(Data for this task)

• • • • •

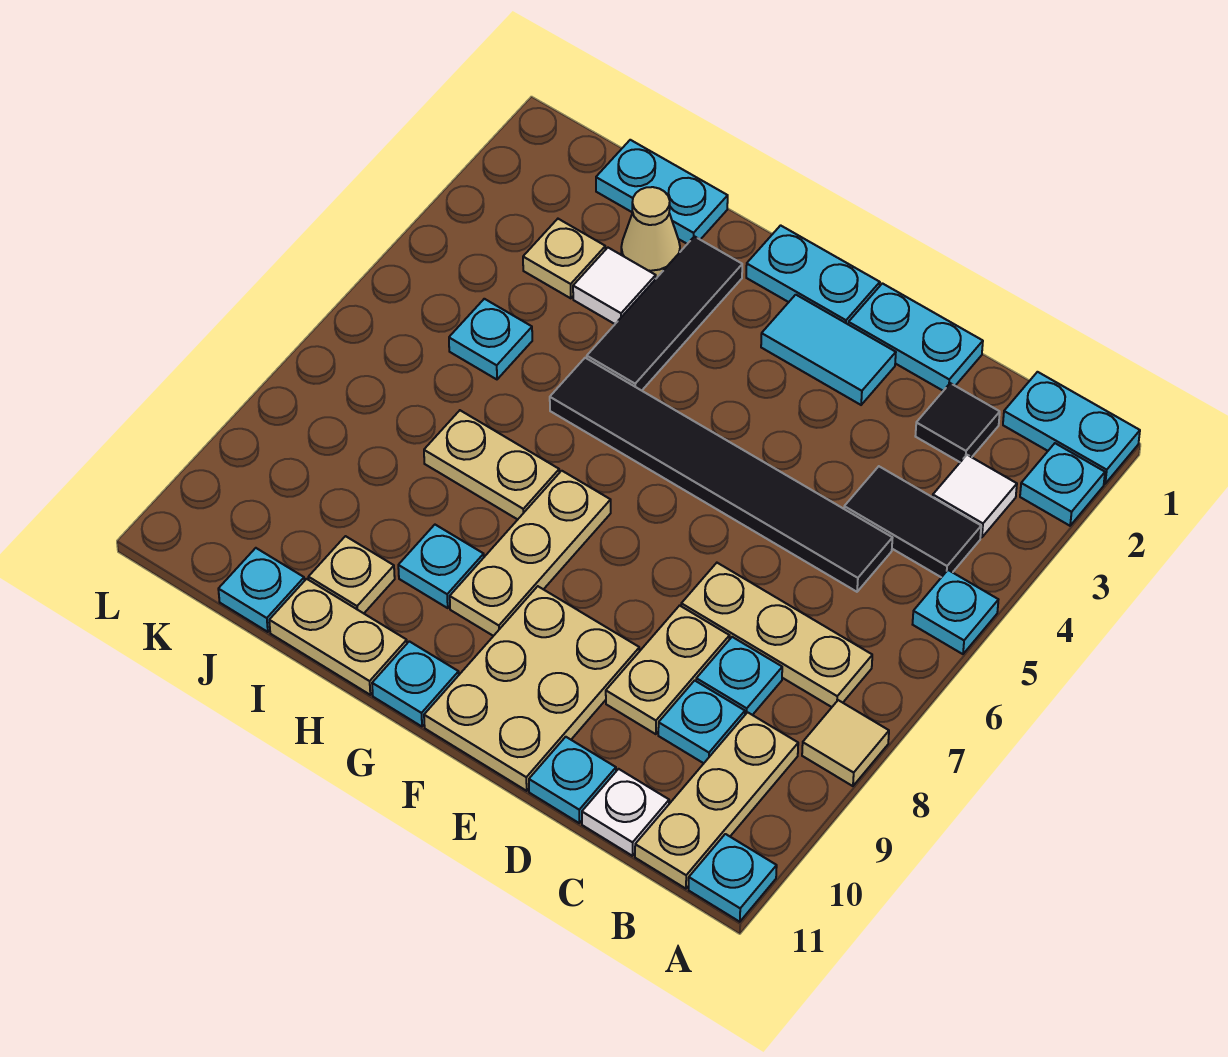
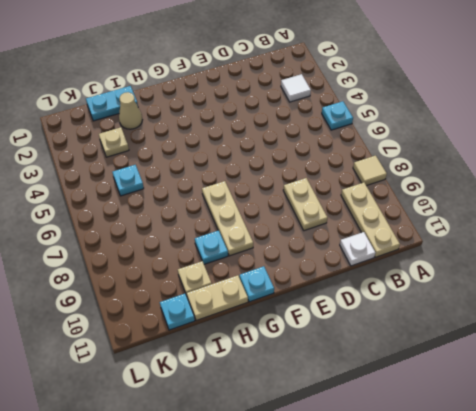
none -> cyan plate A1:B1 level 1
none -> cyan plate A2 level 1
none -> cyan plate A11 level 1
none -> black tile B4:C4 level 1

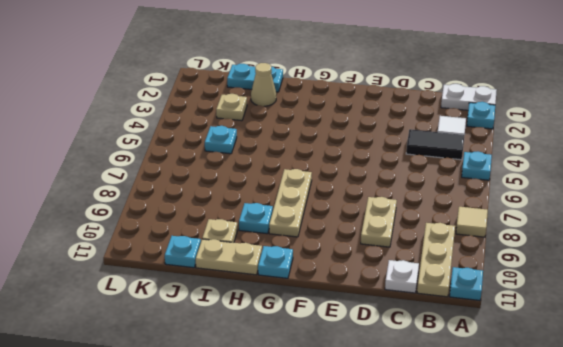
white plate A1:B1 level 1 -> cyan plate A1:B1 level 1
none -> tan plate B7:D7 level 1
none -> black tile C2 level 1
none -> black tile C5:H5 level 1
none -> cyan plate C8 level 1

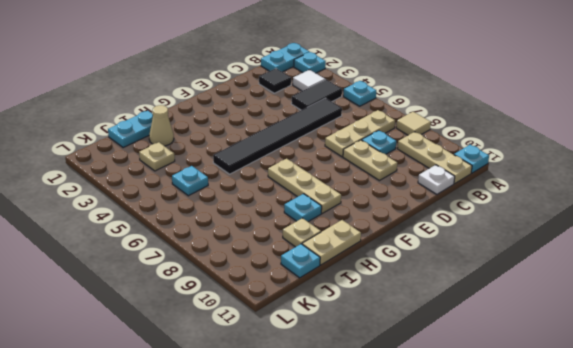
none -> cyan plate C9 level 1
none -> cyan plate D1:E1 level 1
none -> cyan plate D11 level 1
none -> cyan tile E2:F2 level 1

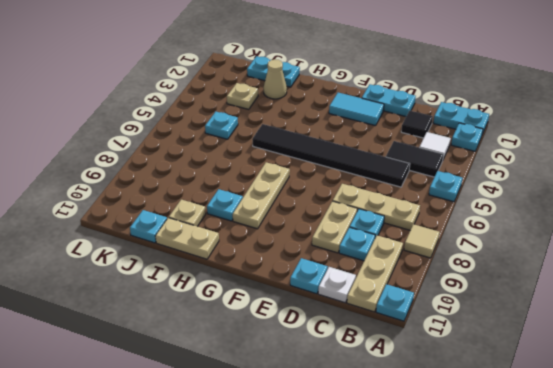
none -> tan plate E9:F11 level 1
none -> cyan plate F1:G1 level 1
none -> cyan plate G11 level 1
none -> black tile H2:H4 level 1

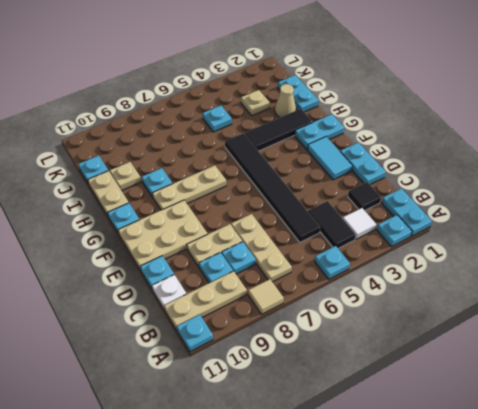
cyan plate G1:G2 level 1 -> cyan plate F1:G1 level 1
none -> tan plate H7:I7 level 1
none -> white tile I3 level 1

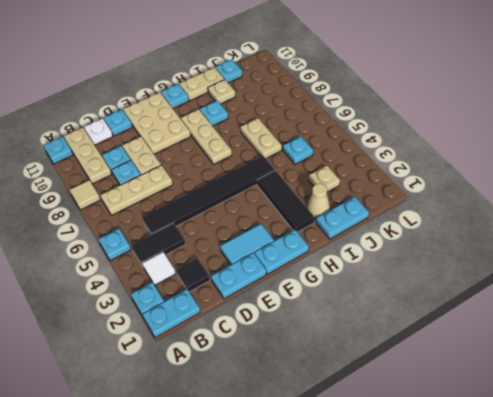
tan plate I6:I7 level 1 -> tan plate H7:I7 level 1
none -> white tile I3 level 1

• • • • •

(What needs to be done) Every line from the start of the material through the line containing "none -> black tile C2 level 1" is needed exactly as written; the pictures are not.

(Written reply)
none -> cyan plate A1:B1 level 1
none -> cyan plate A2 level 1
none -> cyan plate A11 level 1
none -> black tile B4:C4 level 1

white plate A1:B1 level 1 -> cyan plate A1:B1 level 1
none -> tan plate B7:D7 level 1
none -> black tile C2 level 1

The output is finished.